[Scene edit records]
========

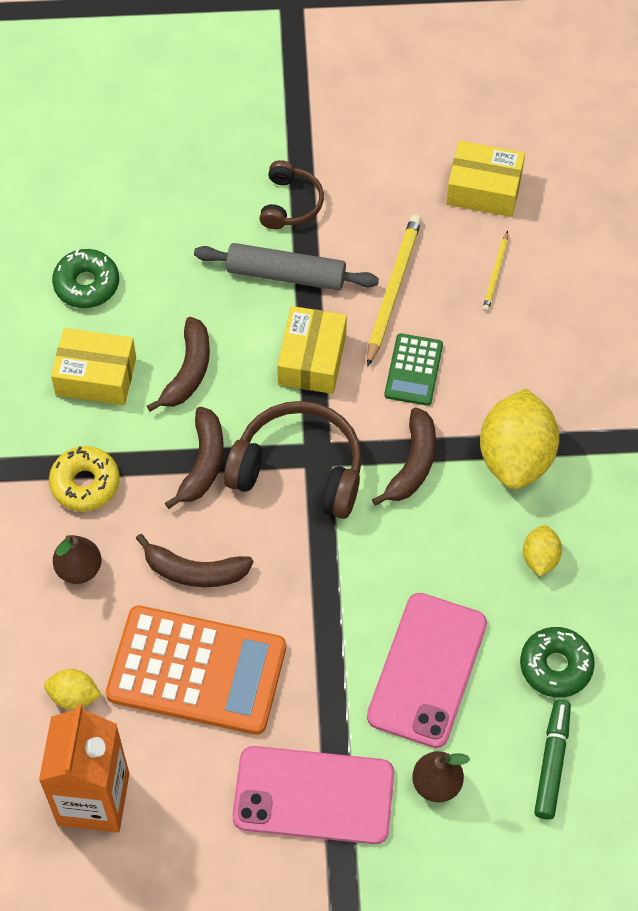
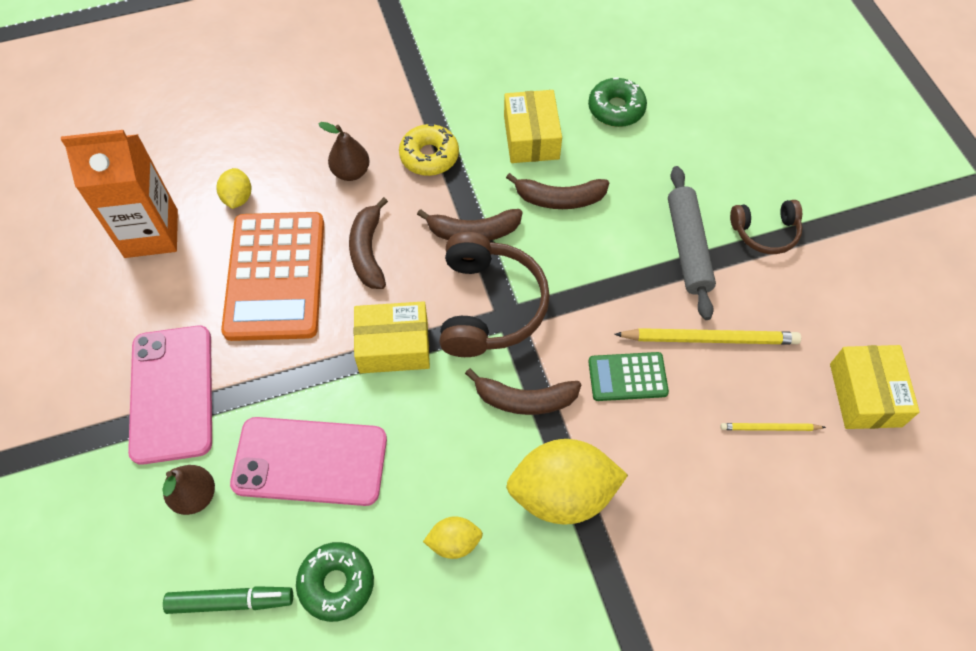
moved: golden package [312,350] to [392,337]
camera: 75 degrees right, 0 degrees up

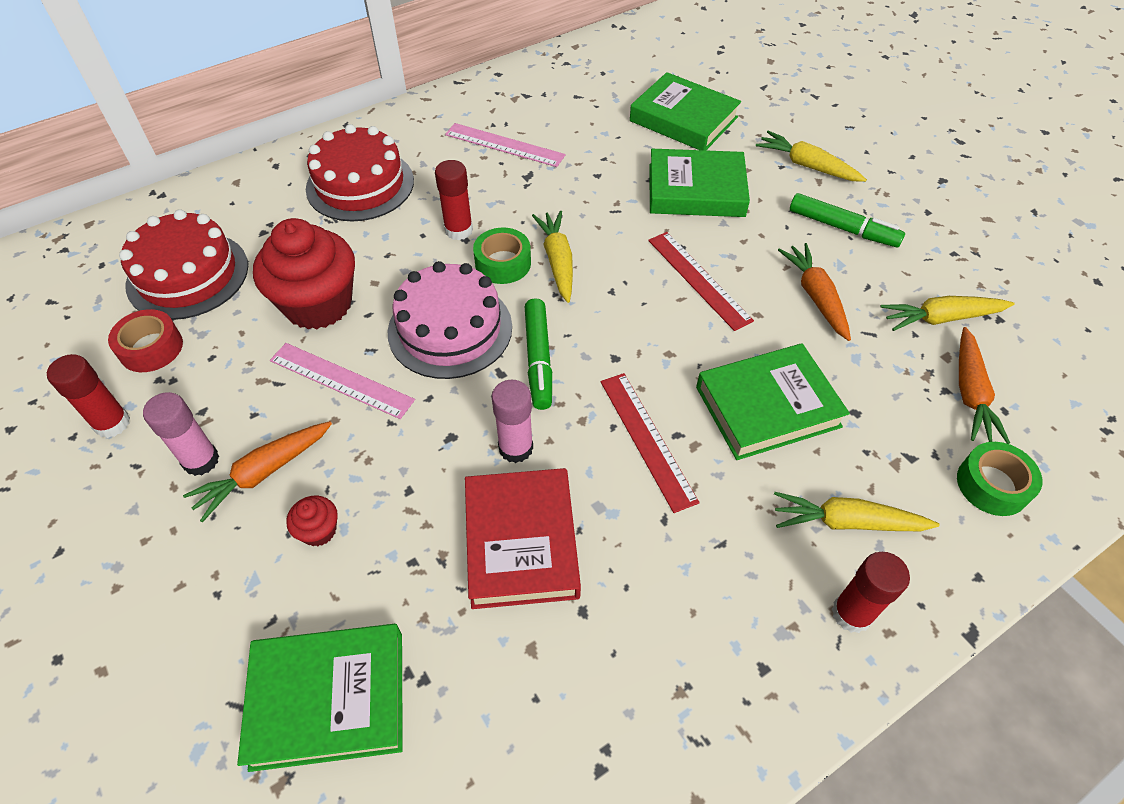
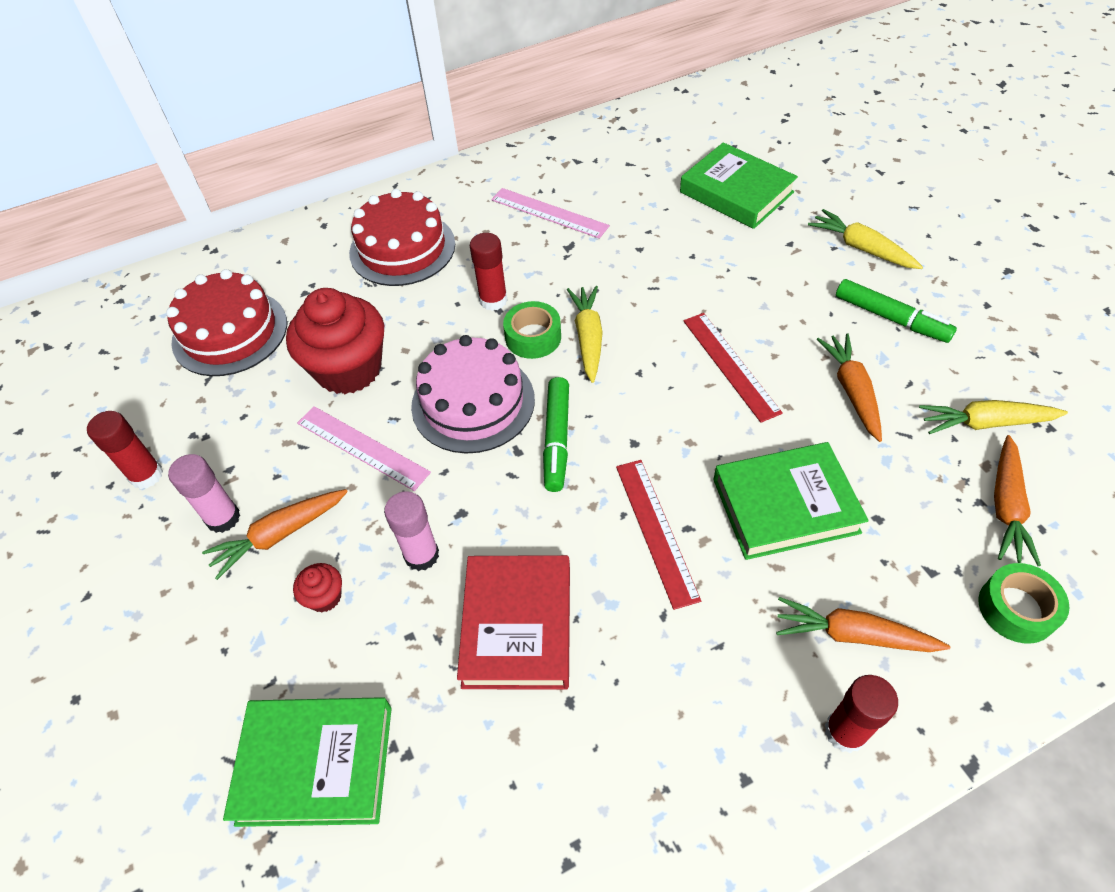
removed: crimson sticky tape [145,340]; emerald hardback [699,183]
moved: rosy glue stick [512,421] to [411,531]
recoloured: golden carrot [857,511] to bright orange carrot [863,624]
camera: 10 degrees right, 0 degrees up

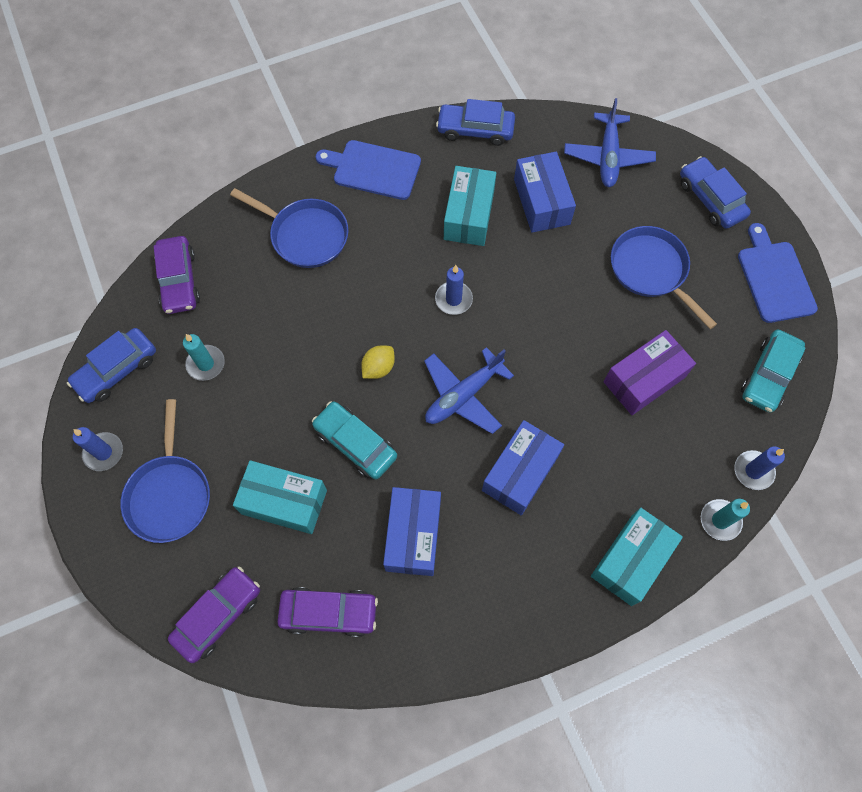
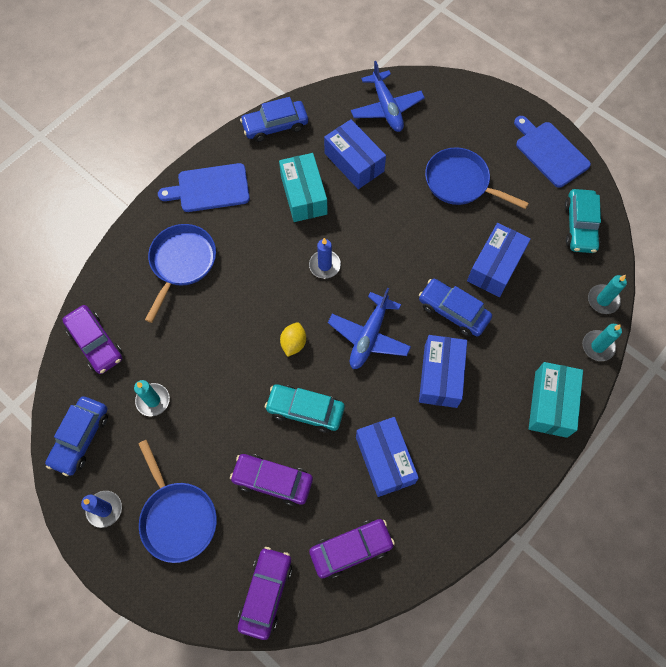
moved: blue automobile [715,192] to [455,307]
replaced: turquoise package [280,497] to purple automobile [271,480]
recoloured: purple package [650,372] to blue package [499,260]; blue candle [759,468] to turquoise candle [607,294]
turned: blue frying pan [289,228] = [180,273] 75 degrees counterclockwise
camera: 25 degrees left, 0 degrees up

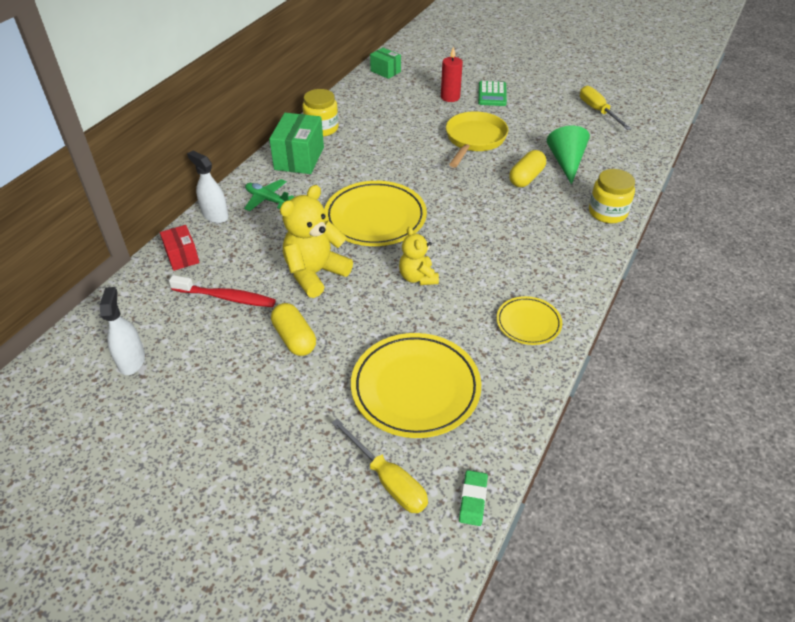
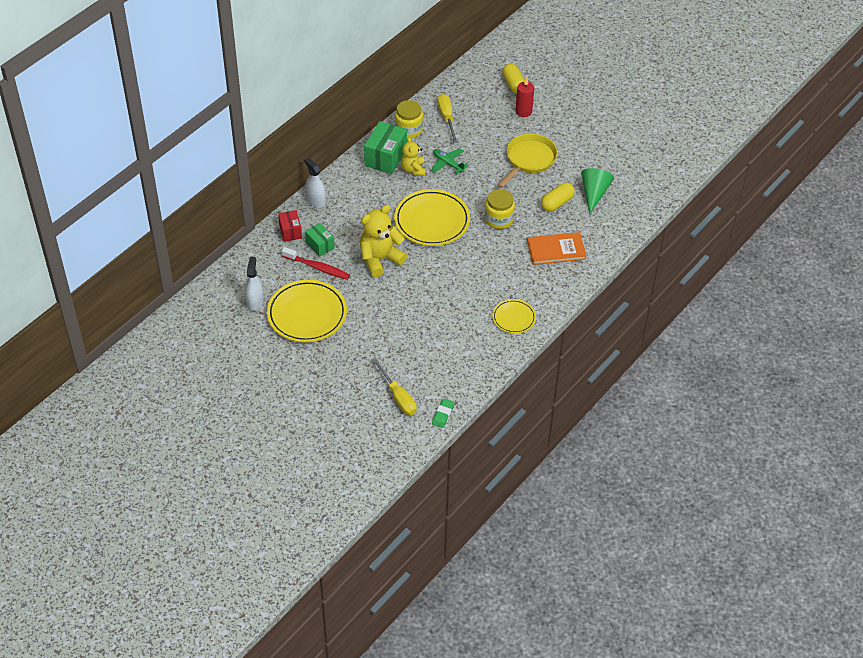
removed: emerald calculator [492,93]
added: bright orange hardback [556,248]
moved: golden dinner plate [416,385] to [307,311]; emerald package [385,63] to [320,240]; golden teddy [419,256] to [413,156]; emerald plane [269,195] to [449,161]; golden screwdriver [606,108] to [447,118]; golden jam jar [612,196] to [500,209]; golden pill [293,329] to [513,79]
camera: 10 degrees right, 5 degrees up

========

Repeat, exactly and only, the lines from the one containing "camera: 10 degrees right, 0 degrees up" through the final line of the data, both ends included, leaving out any picture.

camera: 10 degrees right, 0 degrees up

moved: blue automobile [715,192] to [455,307]
replaced: turquoise package [280,497] to purple automobile [271,480]
recoloured: purple package [650,372] to blue package [499,260]; blue candle [759,468] to turquoise candle [607,294]
turned: blue frying pan [289,228] = [180,273] 75 degrees counterclockwise
camera: 25 degrees left, 0 degrees up

removed: emerald calculator [492,93]
added: bright orange hardback [556,248]
moved: golden dinner plate [416,385] to [307,311]; emerald package [385,63] to [320,240]; golden teddy [419,256] to [413,156]; emerald plane [269,195] to [449,161]; golden screwdriver [606,108] to [447,118]; golden jam jar [612,196] to [500,209]; golden pill [293,329] to [513,79]
camera: 10 degrees right, 5 degrees up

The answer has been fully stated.